- WORK INSTRUCTIONS -
Some entries follow. Reproduce exactly the lines starting at the one with "gray semicircle: (115, 224)" and stopping after the one with "green circle: (45, 43) -> (62, 41), moved".

- MATERIAL FOR THIS TASK -
════════════════
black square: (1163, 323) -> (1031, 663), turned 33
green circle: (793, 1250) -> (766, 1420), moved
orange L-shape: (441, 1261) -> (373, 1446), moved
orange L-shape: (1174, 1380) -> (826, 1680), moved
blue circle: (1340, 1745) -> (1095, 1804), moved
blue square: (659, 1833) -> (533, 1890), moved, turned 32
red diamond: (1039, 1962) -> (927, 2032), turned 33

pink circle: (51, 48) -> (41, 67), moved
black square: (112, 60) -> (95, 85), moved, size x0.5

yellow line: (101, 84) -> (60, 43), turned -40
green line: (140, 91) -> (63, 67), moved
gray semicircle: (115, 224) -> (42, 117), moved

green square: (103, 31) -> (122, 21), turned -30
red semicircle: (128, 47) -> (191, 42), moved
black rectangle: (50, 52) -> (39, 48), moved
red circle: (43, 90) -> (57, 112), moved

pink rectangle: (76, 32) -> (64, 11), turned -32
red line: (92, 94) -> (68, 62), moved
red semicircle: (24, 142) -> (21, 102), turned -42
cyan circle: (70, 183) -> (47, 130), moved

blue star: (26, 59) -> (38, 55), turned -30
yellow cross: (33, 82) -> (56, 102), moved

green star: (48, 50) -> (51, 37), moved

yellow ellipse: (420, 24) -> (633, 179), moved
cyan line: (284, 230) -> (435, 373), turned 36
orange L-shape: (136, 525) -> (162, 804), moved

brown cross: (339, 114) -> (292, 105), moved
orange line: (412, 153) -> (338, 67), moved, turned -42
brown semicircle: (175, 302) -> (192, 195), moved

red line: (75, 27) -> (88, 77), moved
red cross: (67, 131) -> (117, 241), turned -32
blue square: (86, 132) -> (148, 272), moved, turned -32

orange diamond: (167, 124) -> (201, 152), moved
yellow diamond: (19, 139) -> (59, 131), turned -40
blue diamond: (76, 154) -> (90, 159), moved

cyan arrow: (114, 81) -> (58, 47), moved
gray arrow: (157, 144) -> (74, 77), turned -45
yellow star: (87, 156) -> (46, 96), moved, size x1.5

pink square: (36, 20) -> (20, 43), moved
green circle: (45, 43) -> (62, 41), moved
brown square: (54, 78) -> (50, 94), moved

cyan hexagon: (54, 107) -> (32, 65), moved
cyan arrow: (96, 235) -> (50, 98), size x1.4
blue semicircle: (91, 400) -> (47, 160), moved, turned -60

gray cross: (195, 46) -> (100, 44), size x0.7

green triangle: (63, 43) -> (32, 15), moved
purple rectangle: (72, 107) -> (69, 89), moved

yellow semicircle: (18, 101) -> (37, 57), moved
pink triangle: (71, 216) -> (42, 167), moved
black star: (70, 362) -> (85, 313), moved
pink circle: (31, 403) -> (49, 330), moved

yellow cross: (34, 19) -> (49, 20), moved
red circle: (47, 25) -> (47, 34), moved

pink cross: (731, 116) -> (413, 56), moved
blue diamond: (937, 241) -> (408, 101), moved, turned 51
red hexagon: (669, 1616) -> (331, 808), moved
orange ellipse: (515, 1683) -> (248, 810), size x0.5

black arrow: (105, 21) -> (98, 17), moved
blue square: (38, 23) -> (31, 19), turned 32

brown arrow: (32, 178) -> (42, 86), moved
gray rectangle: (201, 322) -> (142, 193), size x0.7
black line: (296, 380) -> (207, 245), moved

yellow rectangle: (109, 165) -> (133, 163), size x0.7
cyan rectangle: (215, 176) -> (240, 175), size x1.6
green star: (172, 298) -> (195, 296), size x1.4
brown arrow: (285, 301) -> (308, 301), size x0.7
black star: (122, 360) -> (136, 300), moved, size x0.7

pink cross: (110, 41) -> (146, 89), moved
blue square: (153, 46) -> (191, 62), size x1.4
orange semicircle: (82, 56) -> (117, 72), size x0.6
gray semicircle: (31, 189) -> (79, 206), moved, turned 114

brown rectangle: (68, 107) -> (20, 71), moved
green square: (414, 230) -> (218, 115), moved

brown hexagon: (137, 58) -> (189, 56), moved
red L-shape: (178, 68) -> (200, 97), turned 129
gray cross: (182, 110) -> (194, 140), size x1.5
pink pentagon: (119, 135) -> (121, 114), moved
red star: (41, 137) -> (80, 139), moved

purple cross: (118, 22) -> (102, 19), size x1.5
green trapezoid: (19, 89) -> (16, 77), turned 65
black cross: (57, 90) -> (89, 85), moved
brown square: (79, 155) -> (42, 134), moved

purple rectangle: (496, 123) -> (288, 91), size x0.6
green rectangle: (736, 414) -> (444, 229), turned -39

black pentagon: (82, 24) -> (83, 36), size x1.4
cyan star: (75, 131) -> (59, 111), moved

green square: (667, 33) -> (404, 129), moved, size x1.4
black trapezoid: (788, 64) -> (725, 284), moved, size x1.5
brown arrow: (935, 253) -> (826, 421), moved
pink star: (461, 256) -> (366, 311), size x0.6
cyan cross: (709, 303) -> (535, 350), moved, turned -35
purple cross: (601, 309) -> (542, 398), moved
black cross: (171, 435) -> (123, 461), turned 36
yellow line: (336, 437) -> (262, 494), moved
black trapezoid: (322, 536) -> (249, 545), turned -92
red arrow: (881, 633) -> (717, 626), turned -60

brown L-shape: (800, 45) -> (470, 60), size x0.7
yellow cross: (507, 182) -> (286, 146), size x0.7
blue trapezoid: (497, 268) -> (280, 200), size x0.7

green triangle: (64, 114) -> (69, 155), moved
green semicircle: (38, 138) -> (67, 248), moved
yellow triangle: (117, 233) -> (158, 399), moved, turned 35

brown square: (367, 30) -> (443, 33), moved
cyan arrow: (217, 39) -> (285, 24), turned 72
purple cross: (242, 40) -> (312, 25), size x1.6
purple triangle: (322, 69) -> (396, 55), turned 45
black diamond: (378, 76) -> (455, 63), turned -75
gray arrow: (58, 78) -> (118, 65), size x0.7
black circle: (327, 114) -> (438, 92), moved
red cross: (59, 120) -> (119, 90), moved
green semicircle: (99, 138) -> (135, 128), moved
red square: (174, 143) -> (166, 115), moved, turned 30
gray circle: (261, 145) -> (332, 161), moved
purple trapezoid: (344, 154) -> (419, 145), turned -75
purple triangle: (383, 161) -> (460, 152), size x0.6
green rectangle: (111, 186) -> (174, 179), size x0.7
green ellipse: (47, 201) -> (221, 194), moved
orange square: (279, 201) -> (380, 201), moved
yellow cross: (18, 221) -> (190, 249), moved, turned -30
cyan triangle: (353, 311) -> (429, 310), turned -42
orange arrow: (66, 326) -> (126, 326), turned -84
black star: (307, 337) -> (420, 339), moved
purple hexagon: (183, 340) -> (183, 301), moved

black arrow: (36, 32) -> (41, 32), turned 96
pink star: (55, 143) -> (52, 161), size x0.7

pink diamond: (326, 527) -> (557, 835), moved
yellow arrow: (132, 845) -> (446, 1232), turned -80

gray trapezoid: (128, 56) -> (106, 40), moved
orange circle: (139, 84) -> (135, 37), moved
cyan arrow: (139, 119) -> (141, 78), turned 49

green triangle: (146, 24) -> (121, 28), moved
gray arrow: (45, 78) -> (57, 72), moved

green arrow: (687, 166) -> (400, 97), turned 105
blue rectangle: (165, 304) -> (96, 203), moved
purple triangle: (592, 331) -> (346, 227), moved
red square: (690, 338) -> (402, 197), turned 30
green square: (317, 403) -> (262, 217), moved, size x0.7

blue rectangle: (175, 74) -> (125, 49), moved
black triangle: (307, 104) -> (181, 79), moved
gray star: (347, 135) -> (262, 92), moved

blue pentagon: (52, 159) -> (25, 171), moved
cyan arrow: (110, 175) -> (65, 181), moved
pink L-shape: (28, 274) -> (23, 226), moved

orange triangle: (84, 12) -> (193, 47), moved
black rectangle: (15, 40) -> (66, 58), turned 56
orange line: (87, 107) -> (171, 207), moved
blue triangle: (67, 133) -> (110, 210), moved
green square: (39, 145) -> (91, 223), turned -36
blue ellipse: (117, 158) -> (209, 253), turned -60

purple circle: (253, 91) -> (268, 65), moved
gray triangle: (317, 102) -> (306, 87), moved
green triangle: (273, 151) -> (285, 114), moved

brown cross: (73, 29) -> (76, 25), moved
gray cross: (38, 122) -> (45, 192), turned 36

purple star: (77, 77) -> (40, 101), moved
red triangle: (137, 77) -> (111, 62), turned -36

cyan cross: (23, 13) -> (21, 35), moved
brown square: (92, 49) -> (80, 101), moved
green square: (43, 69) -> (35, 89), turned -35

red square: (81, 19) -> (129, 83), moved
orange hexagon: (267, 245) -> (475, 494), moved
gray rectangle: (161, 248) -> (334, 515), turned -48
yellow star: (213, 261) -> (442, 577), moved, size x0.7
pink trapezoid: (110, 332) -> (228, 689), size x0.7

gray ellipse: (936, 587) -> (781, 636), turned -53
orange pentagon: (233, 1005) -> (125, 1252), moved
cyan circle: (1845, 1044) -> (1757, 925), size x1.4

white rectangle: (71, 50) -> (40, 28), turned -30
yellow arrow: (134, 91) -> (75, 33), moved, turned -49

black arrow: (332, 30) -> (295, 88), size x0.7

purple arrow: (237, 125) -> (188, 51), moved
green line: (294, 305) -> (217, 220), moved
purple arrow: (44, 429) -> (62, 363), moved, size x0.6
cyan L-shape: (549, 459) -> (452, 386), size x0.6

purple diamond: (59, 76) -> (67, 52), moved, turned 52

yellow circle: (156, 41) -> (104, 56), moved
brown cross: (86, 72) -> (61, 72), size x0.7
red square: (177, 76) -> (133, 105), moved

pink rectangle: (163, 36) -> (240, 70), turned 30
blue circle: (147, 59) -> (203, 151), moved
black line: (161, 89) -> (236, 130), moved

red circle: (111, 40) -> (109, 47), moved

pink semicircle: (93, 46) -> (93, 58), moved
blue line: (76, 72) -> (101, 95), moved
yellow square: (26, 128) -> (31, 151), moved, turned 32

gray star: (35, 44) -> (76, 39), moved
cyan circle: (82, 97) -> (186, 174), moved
════════════════
- ANSWER AREA -
gray semicircle: (115, 224) -> (42, 117), moved

green square: (103, 31) -> (122, 21), turned -30
red semicircle: (128, 47) -> (191, 42), moved
black rectangle: (50, 52) -> (39, 48), moved
red circle: (43, 90) -> (57, 112), moved

pink rectangle: (76, 32) -> (64, 11), turned -32
red line: (92, 94) -> (68, 62), moved
red semicircle: (24, 142) -> (21, 102), turned -42
cyan circle: (70, 183) -> (47, 130), moved

blue star: (26, 59) -> (38, 55), turned -30
yellow cross: (33, 82) -> (56, 102), moved

green star: (48, 50) -> (51, 37), moved

yellow ellipse: (420, 24) -> (633, 179), moved
cyan line: (284, 230) -> (435, 373), turned 36
orange L-shape: (136, 525) -> (162, 804), moved

brown cross: (339, 114) -> (292, 105), moved
orange line: (412, 153) -> (338, 67), moved, turned -42
brown semicircle: (175, 302) -> (192, 195), moved

red line: (75, 27) -> (88, 77), moved
red cross: (67, 131) -> (117, 241), turned -32
blue square: (86, 132) -> (148, 272), moved, turned -32

orange diamond: (167, 124) -> (201, 152), moved
yellow diamond: (19, 139) -> (59, 131), turned -40
blue diamond: (76, 154) -> (90, 159), moved

cyan arrow: (114, 81) -> (58, 47), moved
gray arrow: (157, 144) -> (74, 77), turned -45
yellow star: (87, 156) -> (46, 96), moved, size x1.5

pink square: (36, 20) -> (20, 43), moved
green circle: (45, 43) -> (62, 41), moved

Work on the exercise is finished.